Problem statement
From the line containing "U2 pin TXD: U1/PA7 -> CANL" through the last line of the entries, set down every line exactly and add nothing.

(Records from a dataset)

____________________

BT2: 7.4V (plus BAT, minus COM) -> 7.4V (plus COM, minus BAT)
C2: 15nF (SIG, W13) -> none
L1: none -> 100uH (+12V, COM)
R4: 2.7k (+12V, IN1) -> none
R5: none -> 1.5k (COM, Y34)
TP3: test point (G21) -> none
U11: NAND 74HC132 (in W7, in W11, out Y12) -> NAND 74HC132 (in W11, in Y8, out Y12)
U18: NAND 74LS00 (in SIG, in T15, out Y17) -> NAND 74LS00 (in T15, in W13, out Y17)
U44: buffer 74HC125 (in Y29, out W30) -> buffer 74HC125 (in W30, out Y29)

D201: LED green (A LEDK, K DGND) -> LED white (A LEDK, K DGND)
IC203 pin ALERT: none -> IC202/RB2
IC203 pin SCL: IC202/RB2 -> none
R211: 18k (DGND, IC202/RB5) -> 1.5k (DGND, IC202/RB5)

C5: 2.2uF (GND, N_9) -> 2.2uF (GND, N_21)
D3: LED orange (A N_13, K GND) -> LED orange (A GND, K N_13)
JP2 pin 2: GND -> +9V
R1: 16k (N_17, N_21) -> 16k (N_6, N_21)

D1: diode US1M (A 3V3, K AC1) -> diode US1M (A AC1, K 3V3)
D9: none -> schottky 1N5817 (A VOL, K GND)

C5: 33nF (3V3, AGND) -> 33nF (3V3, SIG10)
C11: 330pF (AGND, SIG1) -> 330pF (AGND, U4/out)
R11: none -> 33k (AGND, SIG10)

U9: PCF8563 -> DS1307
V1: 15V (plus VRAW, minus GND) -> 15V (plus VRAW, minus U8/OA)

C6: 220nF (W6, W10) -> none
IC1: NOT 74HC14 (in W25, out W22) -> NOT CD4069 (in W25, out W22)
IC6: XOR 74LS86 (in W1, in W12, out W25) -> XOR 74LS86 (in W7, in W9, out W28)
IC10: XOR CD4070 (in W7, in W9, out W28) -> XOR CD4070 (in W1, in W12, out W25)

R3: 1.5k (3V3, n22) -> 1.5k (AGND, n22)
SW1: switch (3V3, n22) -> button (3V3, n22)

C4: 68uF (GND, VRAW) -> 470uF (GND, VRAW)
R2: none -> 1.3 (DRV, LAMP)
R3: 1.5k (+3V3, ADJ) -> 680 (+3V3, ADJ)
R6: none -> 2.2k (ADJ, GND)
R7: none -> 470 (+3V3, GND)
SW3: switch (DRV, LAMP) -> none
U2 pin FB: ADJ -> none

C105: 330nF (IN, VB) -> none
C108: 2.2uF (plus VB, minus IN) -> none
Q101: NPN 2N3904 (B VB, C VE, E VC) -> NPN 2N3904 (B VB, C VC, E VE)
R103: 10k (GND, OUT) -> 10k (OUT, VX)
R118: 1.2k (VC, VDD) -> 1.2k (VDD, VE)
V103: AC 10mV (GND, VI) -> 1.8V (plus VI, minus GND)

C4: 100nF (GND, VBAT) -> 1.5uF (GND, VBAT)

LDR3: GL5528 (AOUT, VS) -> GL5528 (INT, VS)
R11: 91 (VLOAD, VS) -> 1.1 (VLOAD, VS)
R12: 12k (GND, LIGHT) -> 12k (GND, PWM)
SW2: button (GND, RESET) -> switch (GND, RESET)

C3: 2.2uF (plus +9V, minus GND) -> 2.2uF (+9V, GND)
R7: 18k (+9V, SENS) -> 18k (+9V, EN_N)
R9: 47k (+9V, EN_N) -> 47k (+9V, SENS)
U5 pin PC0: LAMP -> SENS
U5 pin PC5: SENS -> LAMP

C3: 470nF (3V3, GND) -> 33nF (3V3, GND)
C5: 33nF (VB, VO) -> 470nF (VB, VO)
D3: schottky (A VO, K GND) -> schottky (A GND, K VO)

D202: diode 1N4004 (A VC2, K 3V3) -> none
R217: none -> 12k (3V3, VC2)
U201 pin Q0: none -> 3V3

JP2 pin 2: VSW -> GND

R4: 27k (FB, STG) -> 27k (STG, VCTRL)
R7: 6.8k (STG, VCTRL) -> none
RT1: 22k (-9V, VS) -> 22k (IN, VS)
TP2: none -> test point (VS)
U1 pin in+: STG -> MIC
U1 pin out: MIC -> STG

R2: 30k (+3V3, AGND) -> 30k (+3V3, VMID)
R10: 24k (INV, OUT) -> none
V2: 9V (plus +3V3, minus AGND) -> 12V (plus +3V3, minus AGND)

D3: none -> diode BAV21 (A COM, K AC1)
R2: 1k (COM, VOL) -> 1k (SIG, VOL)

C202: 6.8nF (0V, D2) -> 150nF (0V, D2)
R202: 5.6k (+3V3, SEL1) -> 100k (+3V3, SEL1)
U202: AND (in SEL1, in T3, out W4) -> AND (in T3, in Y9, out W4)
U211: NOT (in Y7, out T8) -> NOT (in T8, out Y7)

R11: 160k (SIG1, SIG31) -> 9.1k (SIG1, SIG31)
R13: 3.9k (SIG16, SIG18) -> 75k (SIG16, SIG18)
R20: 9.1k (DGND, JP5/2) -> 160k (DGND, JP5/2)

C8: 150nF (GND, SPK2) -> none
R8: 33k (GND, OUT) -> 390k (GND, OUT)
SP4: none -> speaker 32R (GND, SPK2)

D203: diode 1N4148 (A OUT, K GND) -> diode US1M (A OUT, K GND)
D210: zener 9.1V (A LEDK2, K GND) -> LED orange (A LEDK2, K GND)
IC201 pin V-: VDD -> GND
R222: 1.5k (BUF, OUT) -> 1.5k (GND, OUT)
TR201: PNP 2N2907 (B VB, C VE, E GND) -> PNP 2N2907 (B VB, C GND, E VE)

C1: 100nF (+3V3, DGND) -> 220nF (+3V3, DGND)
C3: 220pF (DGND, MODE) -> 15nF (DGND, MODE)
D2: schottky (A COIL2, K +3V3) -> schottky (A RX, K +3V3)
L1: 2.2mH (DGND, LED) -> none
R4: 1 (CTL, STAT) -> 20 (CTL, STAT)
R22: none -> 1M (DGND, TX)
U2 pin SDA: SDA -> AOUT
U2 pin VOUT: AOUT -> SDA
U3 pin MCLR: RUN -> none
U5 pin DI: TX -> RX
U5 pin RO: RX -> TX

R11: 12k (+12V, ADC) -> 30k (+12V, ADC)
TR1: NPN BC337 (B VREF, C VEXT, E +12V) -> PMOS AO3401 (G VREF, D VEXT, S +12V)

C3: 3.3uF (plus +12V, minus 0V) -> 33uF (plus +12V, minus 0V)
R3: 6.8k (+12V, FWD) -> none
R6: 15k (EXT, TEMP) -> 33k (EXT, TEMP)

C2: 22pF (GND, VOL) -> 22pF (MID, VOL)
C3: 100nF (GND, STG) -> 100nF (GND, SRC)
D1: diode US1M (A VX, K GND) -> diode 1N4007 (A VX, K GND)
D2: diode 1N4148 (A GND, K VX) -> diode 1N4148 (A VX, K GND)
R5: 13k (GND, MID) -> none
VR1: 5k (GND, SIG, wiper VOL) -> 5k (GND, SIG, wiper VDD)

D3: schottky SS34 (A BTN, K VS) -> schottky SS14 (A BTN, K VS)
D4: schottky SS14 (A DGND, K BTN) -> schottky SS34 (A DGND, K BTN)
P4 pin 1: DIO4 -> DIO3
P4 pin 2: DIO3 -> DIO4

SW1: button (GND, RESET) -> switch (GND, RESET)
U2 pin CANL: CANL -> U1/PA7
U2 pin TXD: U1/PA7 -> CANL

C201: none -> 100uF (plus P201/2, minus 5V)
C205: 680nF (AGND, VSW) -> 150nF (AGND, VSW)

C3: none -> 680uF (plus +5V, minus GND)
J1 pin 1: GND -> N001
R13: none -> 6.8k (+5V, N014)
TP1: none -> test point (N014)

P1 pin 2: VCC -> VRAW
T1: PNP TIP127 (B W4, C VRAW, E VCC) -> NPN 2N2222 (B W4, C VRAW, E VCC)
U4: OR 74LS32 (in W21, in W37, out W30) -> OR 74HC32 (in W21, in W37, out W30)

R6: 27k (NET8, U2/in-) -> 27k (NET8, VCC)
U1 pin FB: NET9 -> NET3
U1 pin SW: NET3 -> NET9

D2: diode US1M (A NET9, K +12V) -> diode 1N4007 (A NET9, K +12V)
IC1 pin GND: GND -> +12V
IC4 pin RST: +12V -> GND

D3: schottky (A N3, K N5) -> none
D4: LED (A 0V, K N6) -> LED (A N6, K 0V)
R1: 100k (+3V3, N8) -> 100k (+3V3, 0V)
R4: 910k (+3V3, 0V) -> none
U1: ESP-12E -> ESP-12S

____________________

Completed exercise
U2 pin TXD: U1/PA7 -> CANL

C201: none -> 100uF (plus P201/2, minus 5V)
C205: 680nF (AGND, VSW) -> 150nF (AGND, VSW)

C3: none -> 680uF (plus +5V, minus GND)
J1 pin 1: GND -> N001
R13: none -> 6.8k (+5V, N014)
TP1: none -> test point (N014)

P1 pin 2: VCC -> VRAW
T1: PNP TIP127 (B W4, C VRAW, E VCC) -> NPN 2N2222 (B W4, C VRAW, E VCC)
U4: OR 74LS32 (in W21, in W37, out W30) -> OR 74HC32 (in W21, in W37, out W30)

R6: 27k (NET8, U2/in-) -> 27k (NET8, VCC)
U1 pin FB: NET9 -> NET3
U1 pin SW: NET3 -> NET9

D2: diode US1M (A NET9, K +12V) -> diode 1N4007 (A NET9, K +12V)
IC1 pin GND: GND -> +12V
IC4 pin RST: +12V -> GND

D3: schottky (A N3, K N5) -> none
D4: LED (A 0V, K N6) -> LED (A N6, K 0V)
R1: 100k (+3V3, N8) -> 100k (+3V3, 0V)
R4: 910k (+3V3, 0V) -> none
U1: ESP-12E -> ESP-12S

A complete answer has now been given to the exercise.